*** DATA SECTION

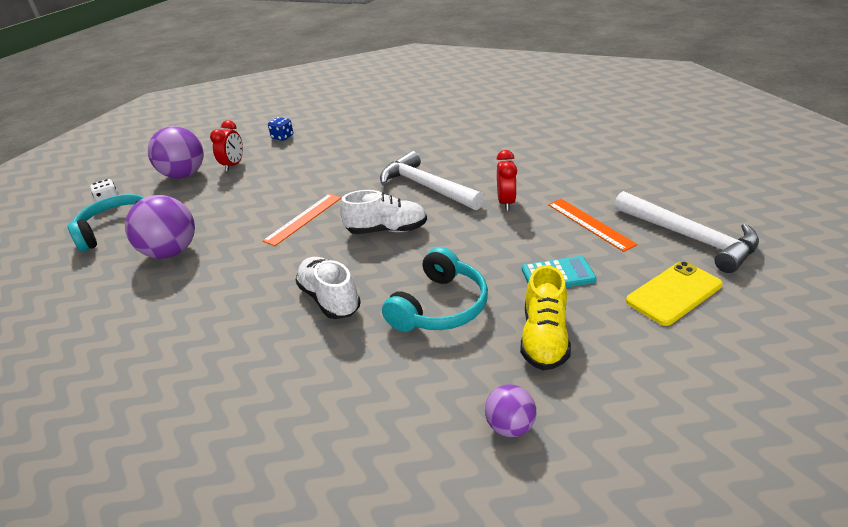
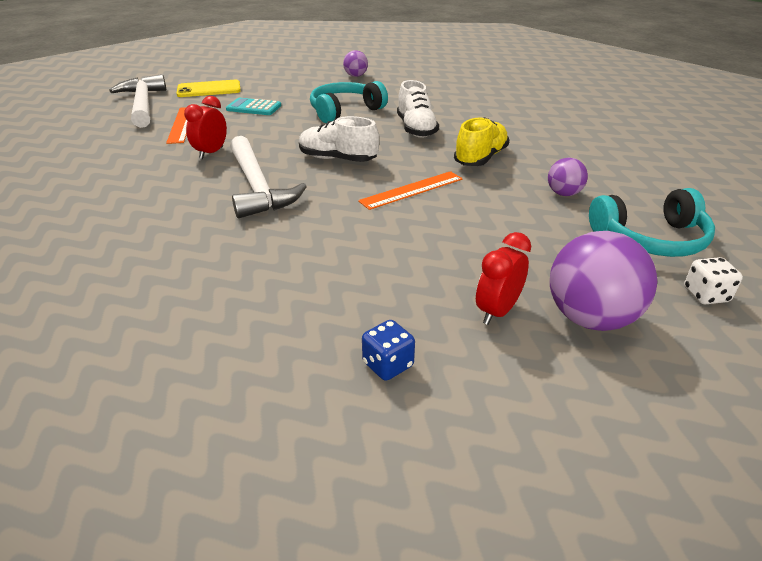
camera: 160 degrees left, 0 degrees up
(171, 252) = (563, 193): purple ball -> purple ball, size x0.54
(544, 338) = (303, 90): yellow shoe -> yellow shoe (480, 158)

******

## TASK ITEM
A verbatim retyping of the listing, without any pictures, is the expected answer.

## RESPONSE
camera: 160 degrees left, 0 degrees up
(171, 252) = (563, 193): purple ball -> purple ball, size x0.54
(544, 338) = (303, 90): yellow shoe -> yellow shoe (480, 158)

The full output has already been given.